(Object state change records)
Start of Block

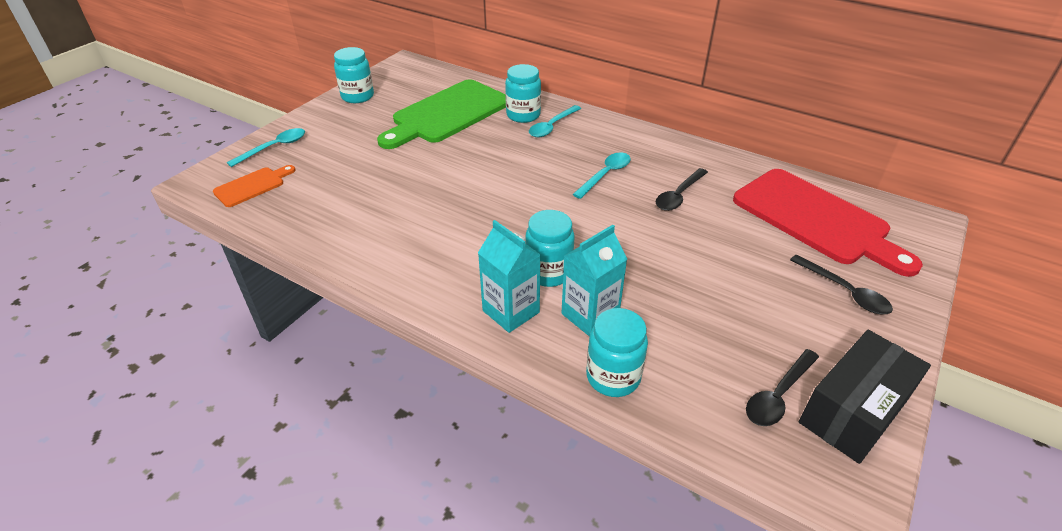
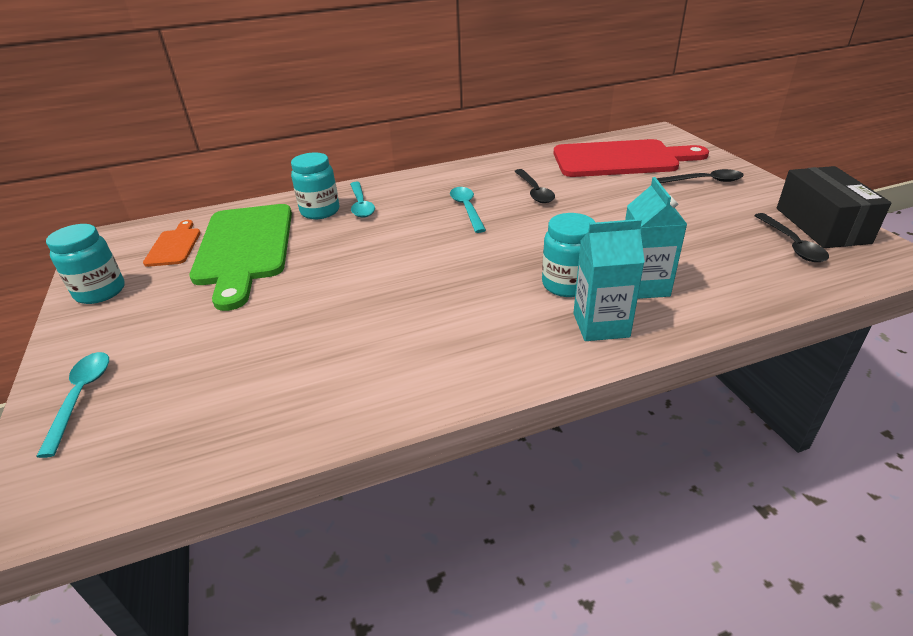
camera: 50 degrees left, 5 degrees down
(252, 186) = (133, 447): orange cutting board -> orange cutting board (174, 246)
(613, 377) = (728, 304): turquoise jar -> none

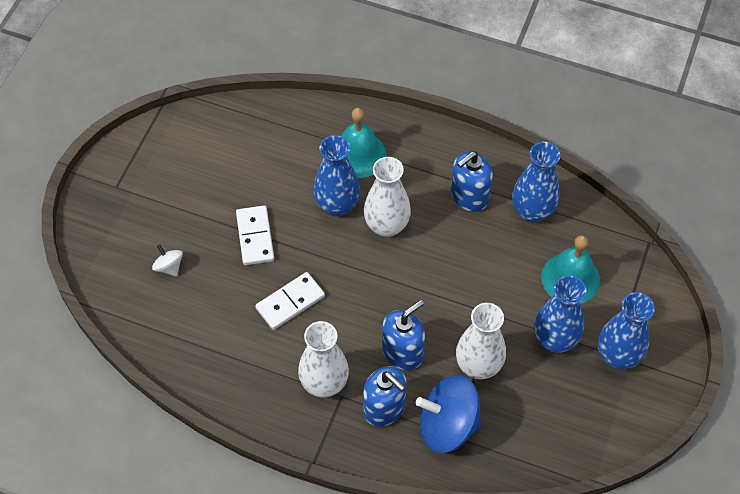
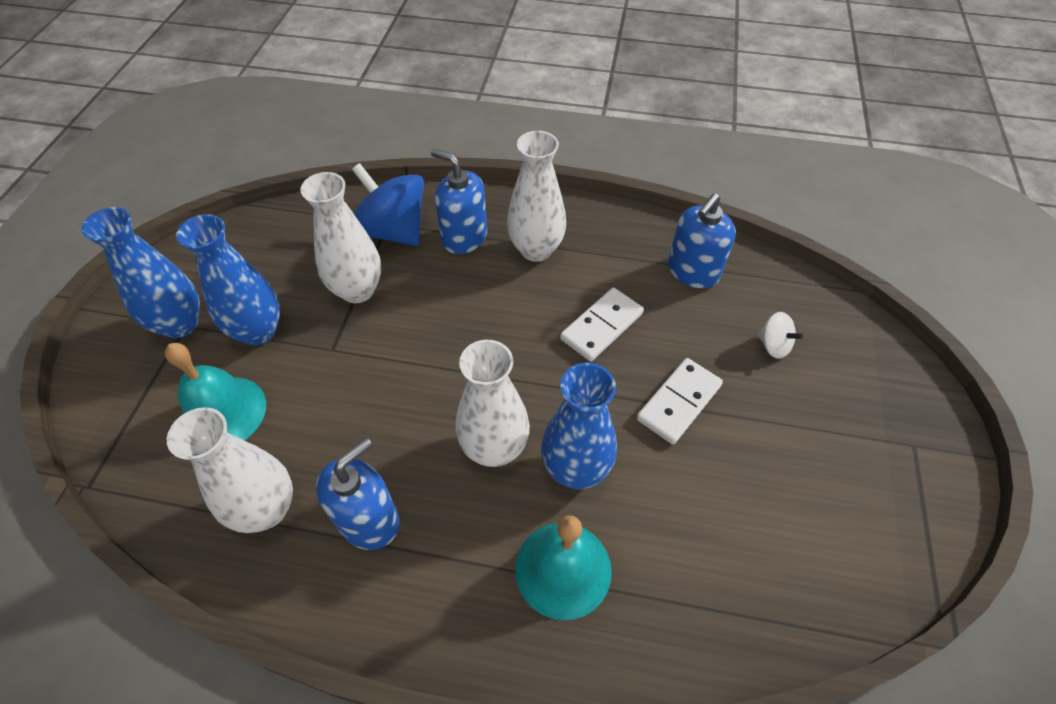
camera: 170 degrees right, 5 degrees down
(255, 237) = (678, 402): white domino -> white domino turned 60 degrees clockwise
(402, 352) = (450, 292): blue soap dispenser -> blue soap dispenser (692, 271)
(447, 425) = (393, 231): blue spinning top -> blue spinning top turned 135 degrees counterclockwise
(532, 211) = (266, 509): blue vase -> white vase

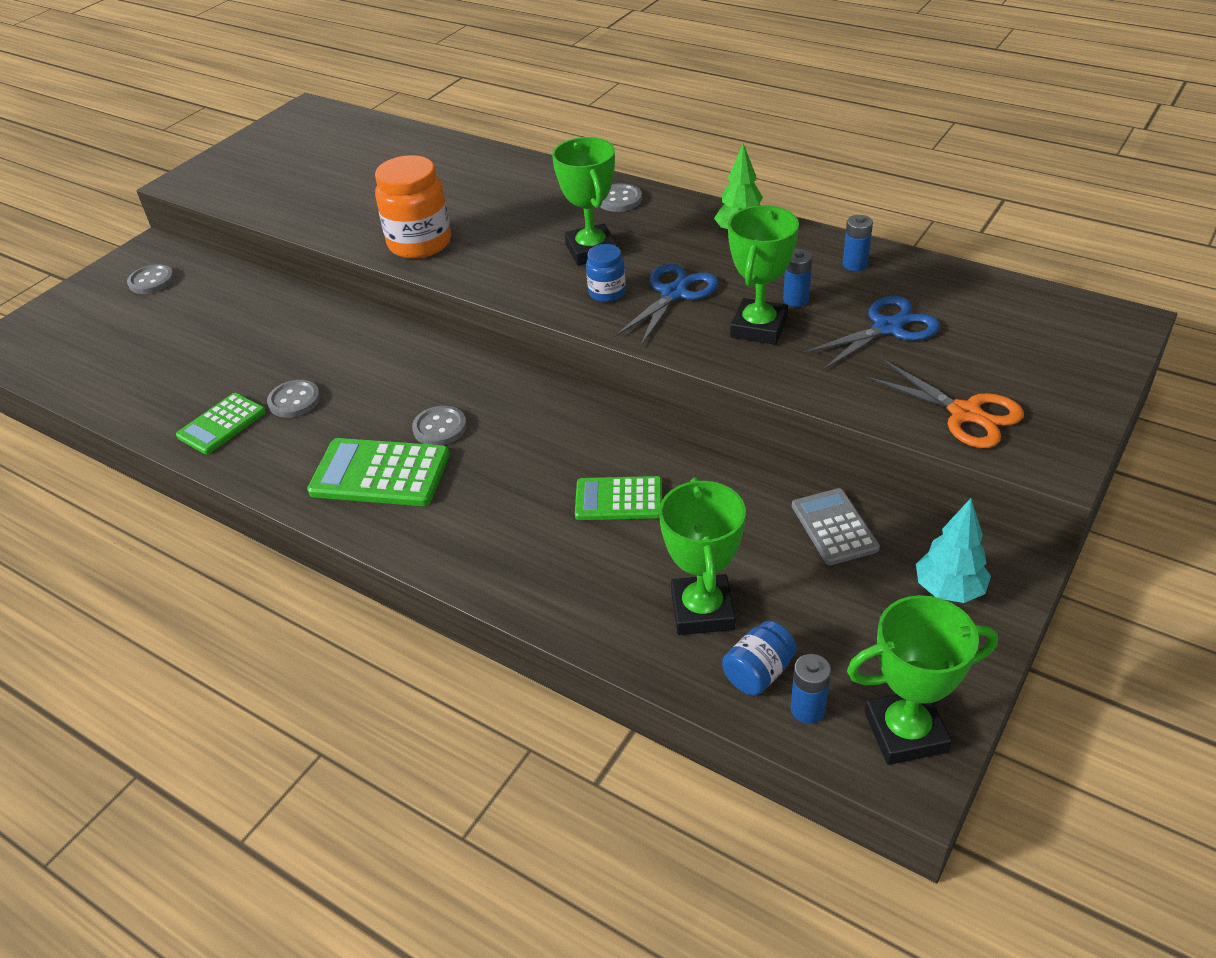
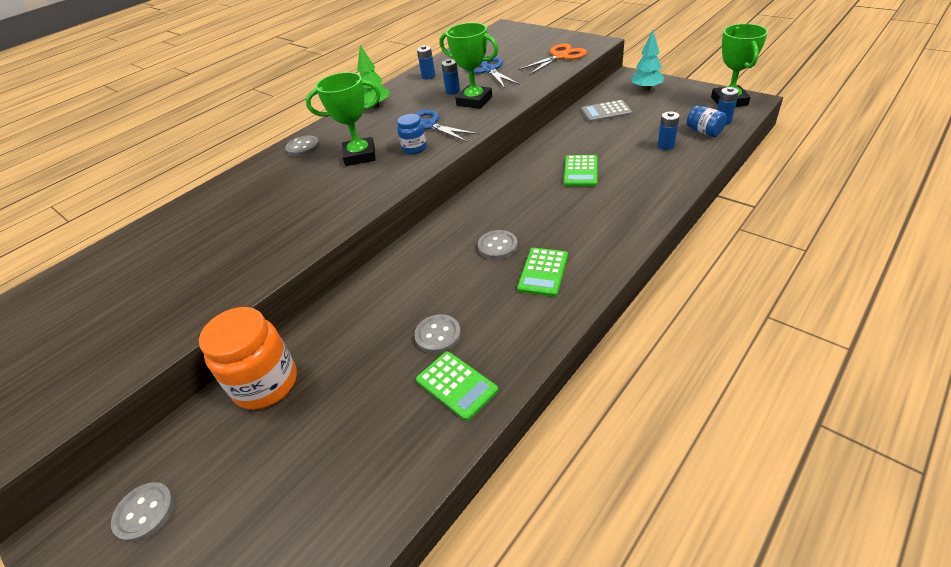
camera: 80 degrees left, 0 degrees up
(380, 473) = (543, 272): green calculator -> green calculator, size x0.66
(420, 243) = (293, 236): orange jar -> orange jar (266, 384)
(702, 610) = (665, 146): green trophy -> blue battery

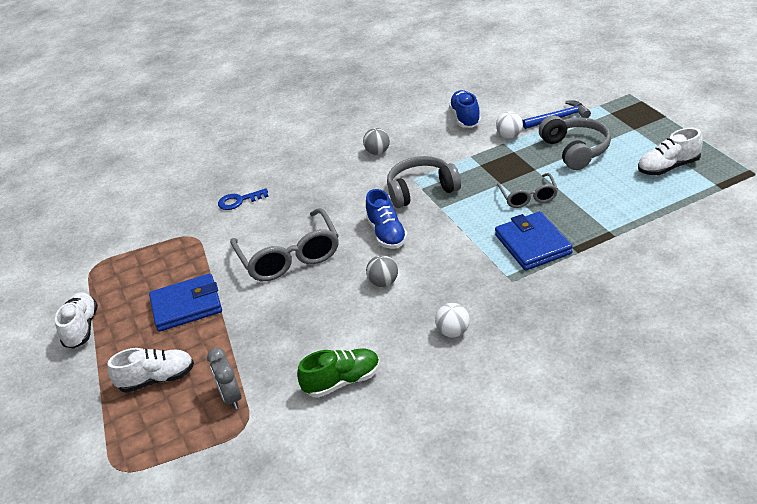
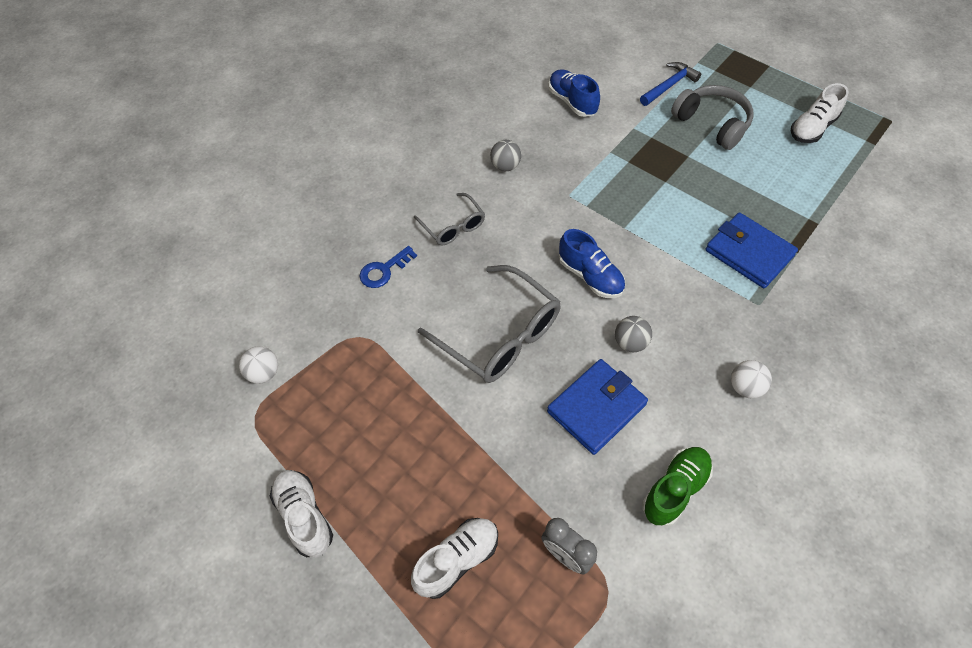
camera: 30 degrees left, 20 degrees up
(187, 306) = (421, 441): blue wallet -> blue wallet (596, 408)
(421, 190) = (588, 208): grey headphones -> none
(510, 136) = (634, 117): white ball -> white ball (264, 373)
(528, 197) = (705, 193): grey glasses -> grey glasses (453, 226)

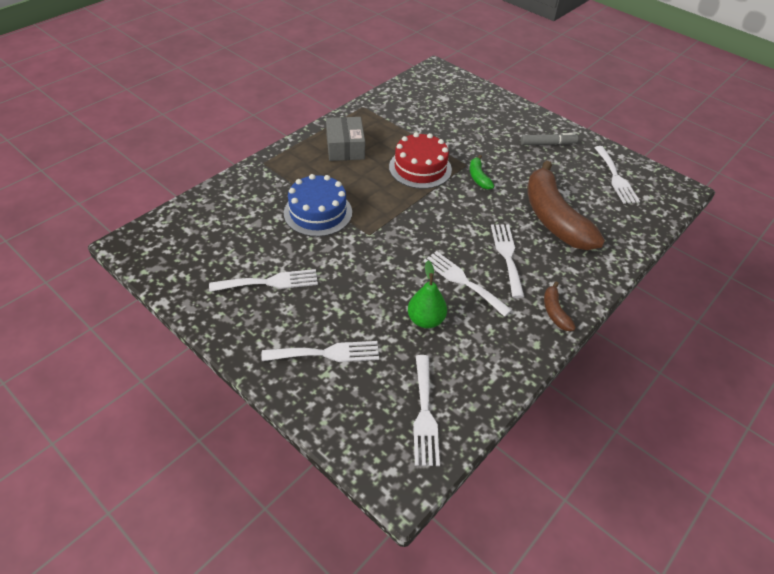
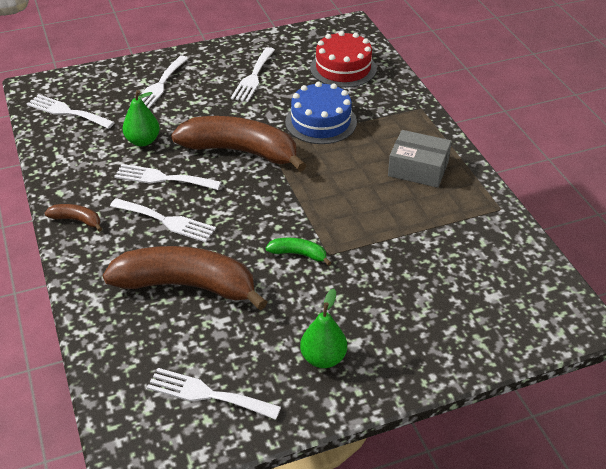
camera: 120 degrees right, 5 degrees down
(392, 246) = (241, 151): none -> brown banana
(420, 168) = (346, 213): red cake -> red cake (343, 68)
(463, 281) = (163, 178): white fork -> white fork turned 150 degrees counterclockwise
(547, 144) = (323, 358): grey marker -> green pear

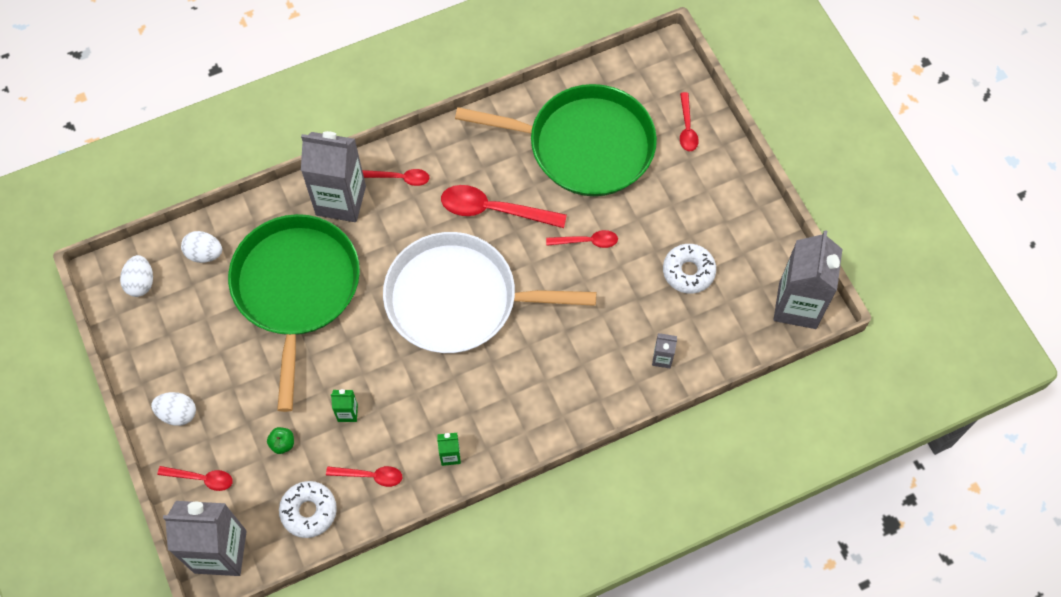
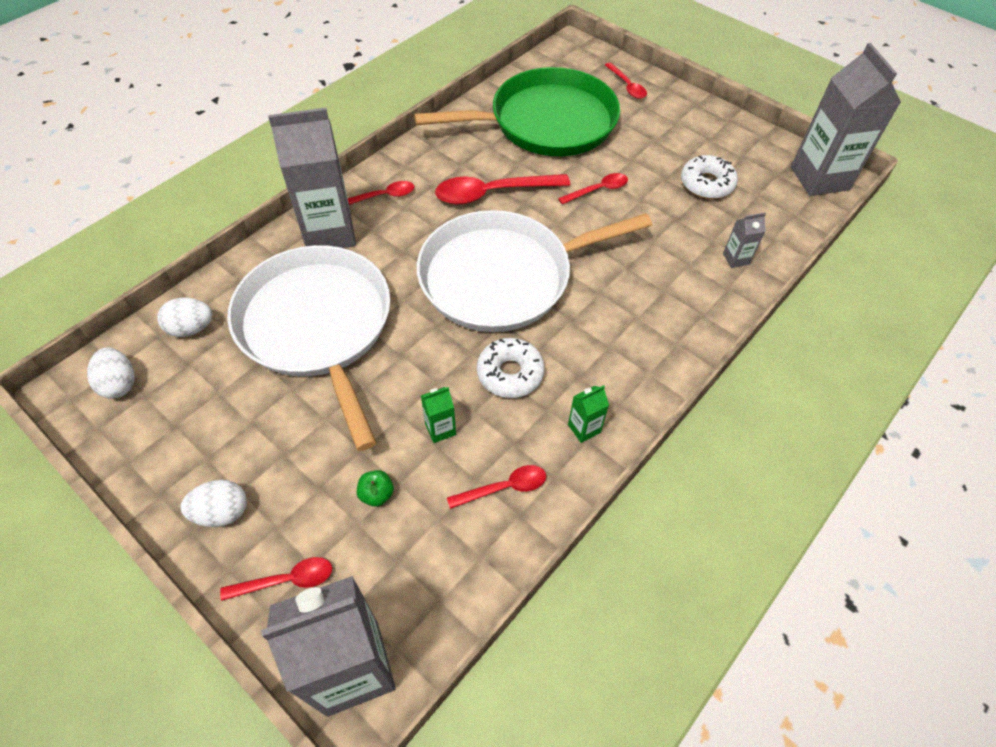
camera: 25 degrees left, 10 degrees down
(296, 289) = (317, 327): green pan -> white pan
(309, 511) = (449, 561): white donut -> white donut (510, 373)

End of Block

TASK INSTRUCTIONS:
Extract, word for word, each line from the top of the data down to and including the line with "(402, 352) = (450, 292): blue"; skip the pictures.

OUTPUT OF THE TASK:
camera: 50 degrees left, 5 degrees down
(252, 186) = (133, 447): orange cutting board -> orange cutting board (174, 246)
(613, 377) = (728, 304): turquoise jar -> none

camera: 170 degrees right, 5 degrees down
(255, 237) = (678, 402): white domino -> white domino turned 60 degrees clockwise
(402, 352) = (450, 292): blue soap dispenser -> blue soap dispenser (692, 271)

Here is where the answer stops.